*WRITTEN TASK*
Format every line of the material below as a numbered list, skipping any blank lines. Leave the pictures out of your answer.

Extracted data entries
━━━━━━
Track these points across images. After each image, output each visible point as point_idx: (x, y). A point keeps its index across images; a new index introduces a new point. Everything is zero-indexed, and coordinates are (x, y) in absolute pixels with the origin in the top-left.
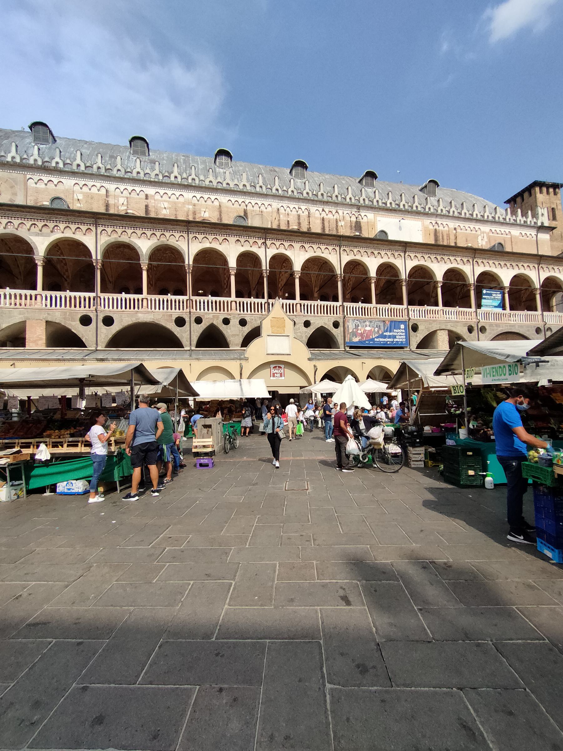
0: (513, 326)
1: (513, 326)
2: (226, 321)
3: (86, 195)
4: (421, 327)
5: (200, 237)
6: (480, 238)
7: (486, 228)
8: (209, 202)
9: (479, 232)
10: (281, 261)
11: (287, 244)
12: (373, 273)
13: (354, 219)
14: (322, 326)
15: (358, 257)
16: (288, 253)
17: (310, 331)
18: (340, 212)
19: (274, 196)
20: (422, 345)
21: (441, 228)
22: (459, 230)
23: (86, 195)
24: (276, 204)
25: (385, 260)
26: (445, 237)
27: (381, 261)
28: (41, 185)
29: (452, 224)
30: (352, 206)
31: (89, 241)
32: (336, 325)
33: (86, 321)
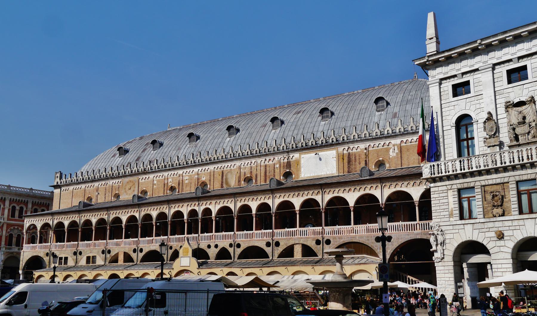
0: (353, 237)
1: (355, 237)
2: (181, 247)
3: (158, 181)
4: (281, 244)
5: (173, 206)
6: (391, 150)
7: (397, 141)
8: (206, 171)
9: (391, 146)
10: (207, 211)
11: (209, 202)
12: (254, 212)
13: (286, 160)
14: (223, 248)
15: (246, 203)
16: (210, 207)
17: (217, 250)
18: (276, 158)
19: (237, 159)
20: (281, 256)
21: (354, 150)
22: (370, 149)
23: (158, 181)
24: (238, 163)
25: (262, 201)
26: (357, 158)
27: (259, 202)
28: (143, 180)
29: (362, 146)
30: (283, 152)
31: (137, 215)
32: (231, 245)
33: (135, 251)
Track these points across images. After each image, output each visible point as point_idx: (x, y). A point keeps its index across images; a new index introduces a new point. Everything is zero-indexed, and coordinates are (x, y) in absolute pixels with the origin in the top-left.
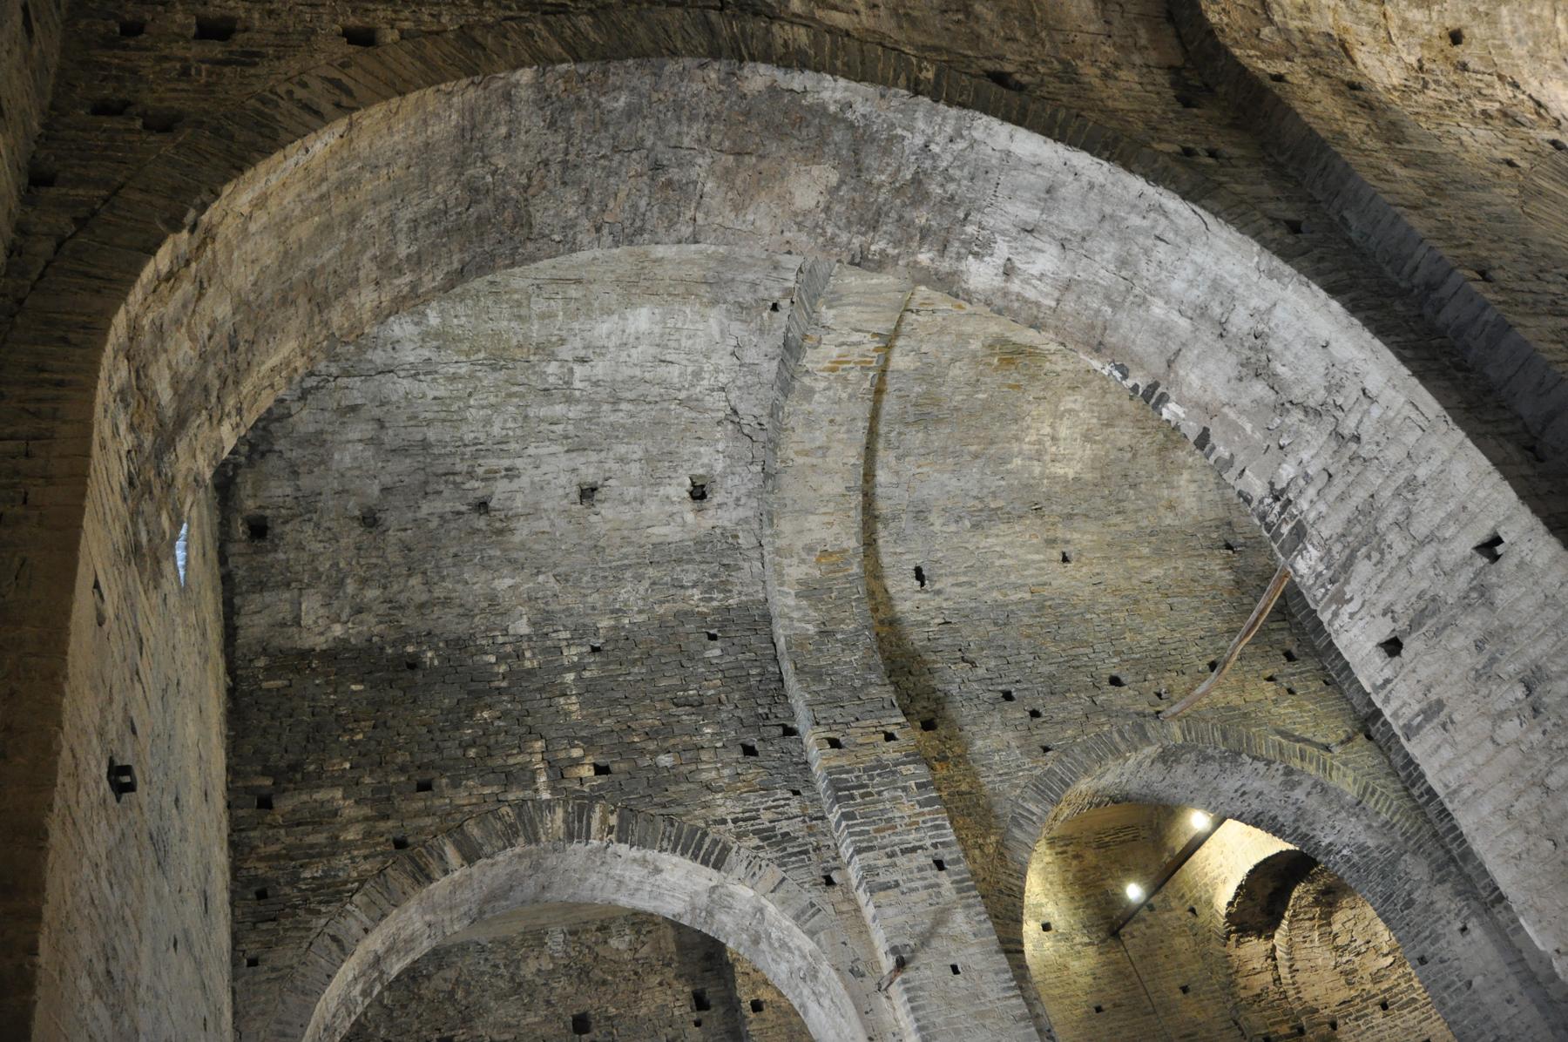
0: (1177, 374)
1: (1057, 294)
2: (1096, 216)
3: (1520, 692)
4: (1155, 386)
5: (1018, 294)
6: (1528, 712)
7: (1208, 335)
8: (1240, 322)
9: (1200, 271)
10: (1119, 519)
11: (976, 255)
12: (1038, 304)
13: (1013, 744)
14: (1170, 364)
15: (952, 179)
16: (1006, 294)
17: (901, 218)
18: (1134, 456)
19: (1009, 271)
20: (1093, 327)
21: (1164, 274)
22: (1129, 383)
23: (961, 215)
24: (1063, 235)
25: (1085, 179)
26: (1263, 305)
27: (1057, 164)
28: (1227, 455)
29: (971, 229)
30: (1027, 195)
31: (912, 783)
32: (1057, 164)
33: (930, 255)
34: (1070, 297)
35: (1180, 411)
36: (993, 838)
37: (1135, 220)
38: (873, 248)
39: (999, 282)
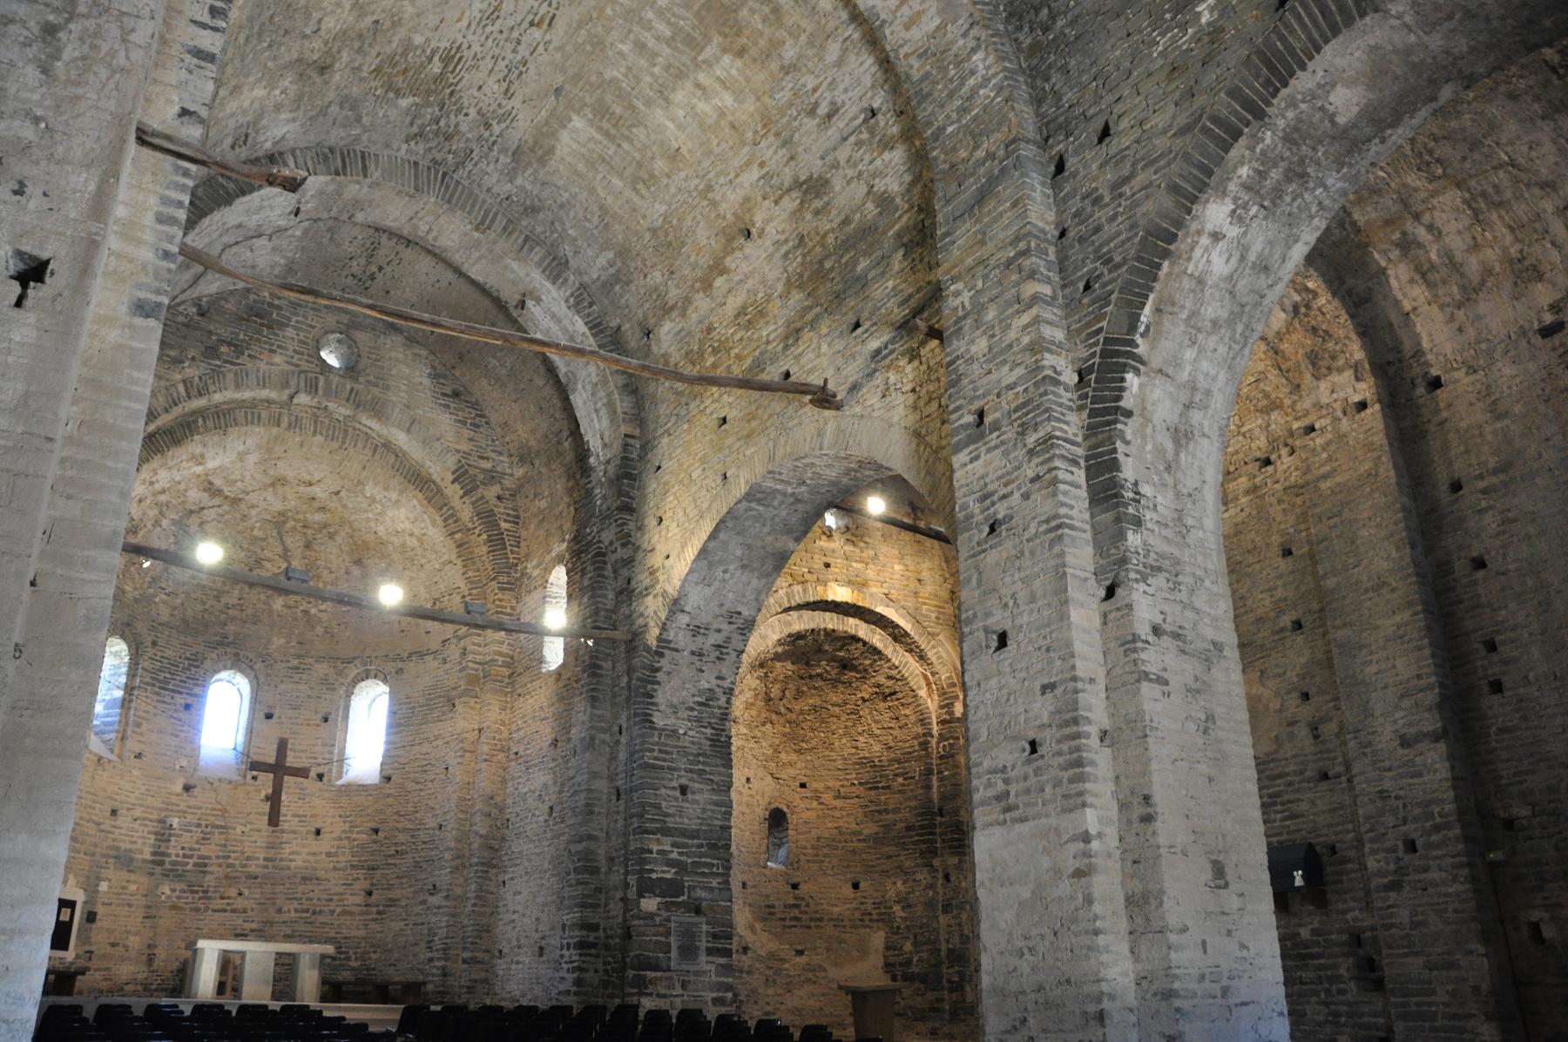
0: (1154, 378)
1: (1197, 274)
2: (1244, 300)
3: (1203, 717)
4: (1143, 363)
5: (1197, 243)
6: (1201, 729)
7: (1184, 396)
8: (1196, 416)
9: (1214, 379)
10: (242, 40)
11: (1234, 211)
12: (1189, 259)
14: (1160, 371)
15: (1294, 200)
16: (1199, 233)
17: (1283, 159)
18: (305, 37)
19: (1216, 237)
20: (1173, 304)
21: (1209, 354)
22: (1139, 340)
23: (1266, 204)
24: (1235, 277)
25: (1266, 292)
26: (1206, 430)
27: (1280, 274)
28: (1129, 437)
29: (1254, 210)
30: (1266, 252)
32: (1280, 274)
33: (1245, 176)
34: (1193, 284)
35: (1135, 389)
37: (1240, 328)
38: (1269, 133)
39: (1209, 227)
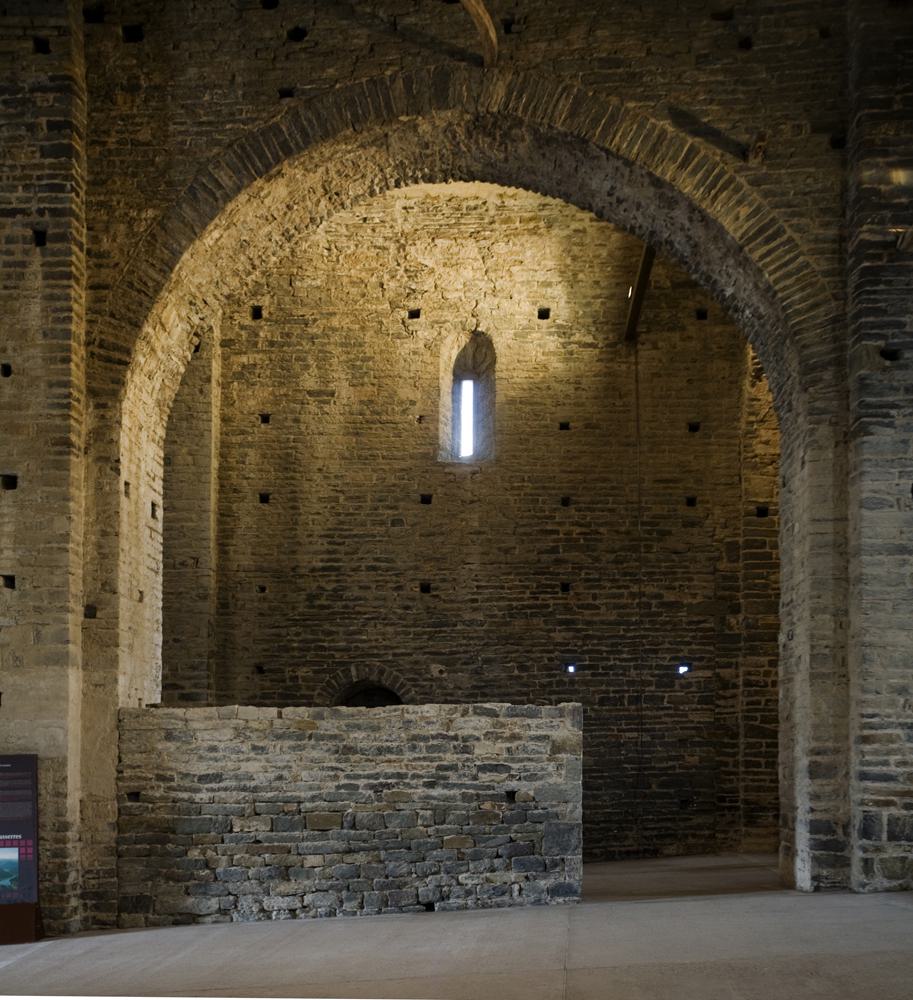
13: (239, 79)
31: (43, 120)
36: (151, 213)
━━━━━━
*PROBLEM SOLUTION*
1. Track these points across images. After each image, output each visible point as point_idx: (x, y). A point keeps its index across images; a new index introduces a new point. Everything is zero-indexed, and coordinates are (x, y) in absolute pixels with the origin in the top-left.
2. 0: (513, 326)
3. 1: (513, 326)
4. 2: (226, 321)
5. 3: (86, 195)
6. 4: (421, 327)
7. 5: (200, 237)
8. 6: (480, 238)
9. 7: (486, 228)
10. 8: (209, 202)
11. 9: (479, 232)
12. 10: (281, 261)
13. 11: (287, 244)
14. 12: (373, 273)
15. 13: (354, 219)
16. 14: (322, 326)
17. 15: (358, 257)
18. 16: (288, 253)
19. 17: (310, 331)
20. 18: (340, 212)
21. 19: (274, 196)
22. 20: (422, 345)
23. 21: (441, 228)
24. 22: (459, 230)
25. 23: (86, 195)
26. 24: (276, 204)
27. 25: (385, 260)
28. 26: (445, 237)
29. 27: (381, 261)
30. 28: (41, 185)
31. 29: (452, 224)
32. 30: (352, 206)
33. 31: (89, 241)
34. 32: (336, 325)
35. 33: (86, 321)
36. 0: (353, 237)
37. 1: (355, 237)
38. 2: (181, 247)
39. 3: (158, 181)
40. 4: (281, 244)
41. 5: (173, 206)
42. 6: (391, 150)
43. 7: (397, 141)
44. 8: (206, 171)
45. 9: (391, 146)
46. 10: (207, 211)
47. 11: (209, 202)
48. 12: (254, 212)
49. 13: (286, 160)
50. 14: (223, 248)
51. 15: (246, 203)
52. 16: (210, 207)
53. 17: (217, 250)
54. 18: (276, 158)
55. 19: (237, 159)
56. 20: (281, 256)
57. 21: (354, 150)
58. 22: (370, 149)
59. 23: (158, 181)
60. 24: (238, 163)
61. 25: (262, 201)
62. 26: (357, 158)
63. 27: (259, 202)
64. 28: (143, 180)
65. 29: (362, 146)
66. 30: (283, 152)
67. 31: (137, 215)
68. 32: (231, 245)
69. 33: (135, 251)
70. Track these points across images. After each image, output each visible point as point_idx: (x, y). A point keeps its index across images; a new index introduces a new point. Everything is zero-indexed, and coordinates are (x, y) in absolute pixels with the origin in the top-left.
71. 0: (1177, 374)
72. 1: (1057, 294)
73. 2: (1096, 216)
74. 3: (1520, 692)
75. 4: (1155, 386)
76. 5: (1018, 294)
77. 6: (1528, 712)
78. 7: (1208, 335)
79. 8: (1240, 322)
80. 9: (1200, 271)
81. 10: (1119, 519)
82. 11: (976, 255)
83. 12: (1038, 304)
84. 13: (1013, 744)
85. 14: (1170, 364)
86. 15: (952, 179)
87. 16: (1006, 294)
88. 17: (901, 218)
89. 18: (1134, 456)
90. 19: (1009, 271)
91. 20: (1093, 327)
92. 21: (1164, 274)
93. 22: (1129, 383)
94. 23: (961, 215)
95. 24: (1063, 235)
96. 25: (1085, 179)
97. 26: (1263, 305)
98. 27: (1057, 164)
99. 28: (1227, 455)
100. 29: (971, 229)
101. 30: (1027, 195)
102. 31: (912, 783)
103. 32: (1057, 164)
104. 33: (930, 255)
105. 34: (1070, 297)
106. 35: (1180, 411)
107. 36: (993, 838)
108. 37: (1135, 220)
109. 38: (873, 248)
110. 39: (999, 282)
111. 0: (1154, 378)
112. 1: (1197, 274)
113. 2: (1244, 300)
114. 3: (1203, 717)
115. 4: (1143, 363)
116. 5: (1197, 243)
117. 6: (1201, 729)
118. 7: (1184, 396)
119. 8: (1196, 416)
120. 9: (1214, 379)
121. 10: (242, 40)
122. 11: (1234, 211)
123. 12: (1189, 259)
124. 14: (1160, 371)
125. 15: (1294, 200)
126. 16: (1199, 233)
127. 17: (1283, 159)
128. 18: (305, 37)
129. 19: (1216, 237)
130. 20: (1173, 304)
131. 21: (1209, 354)
132. 22: (1139, 340)
133. 23: (1266, 204)
134. 24: (1235, 277)
135. 25: (1266, 292)
136. 26: (1206, 430)
137. 27: (1280, 274)
138. 28: (1129, 437)
139. 29: (1254, 210)
140. 30: (1266, 252)
141. 32: (1280, 274)
142. 33: (1245, 176)
143. 34: (1193, 284)
144. 35: (1135, 389)
145. 37: (1240, 328)
146. 38: (1269, 133)
147. 39: (1209, 227)
148. 13: (239, 79)
149. 31: (43, 120)
150. 36: (151, 213)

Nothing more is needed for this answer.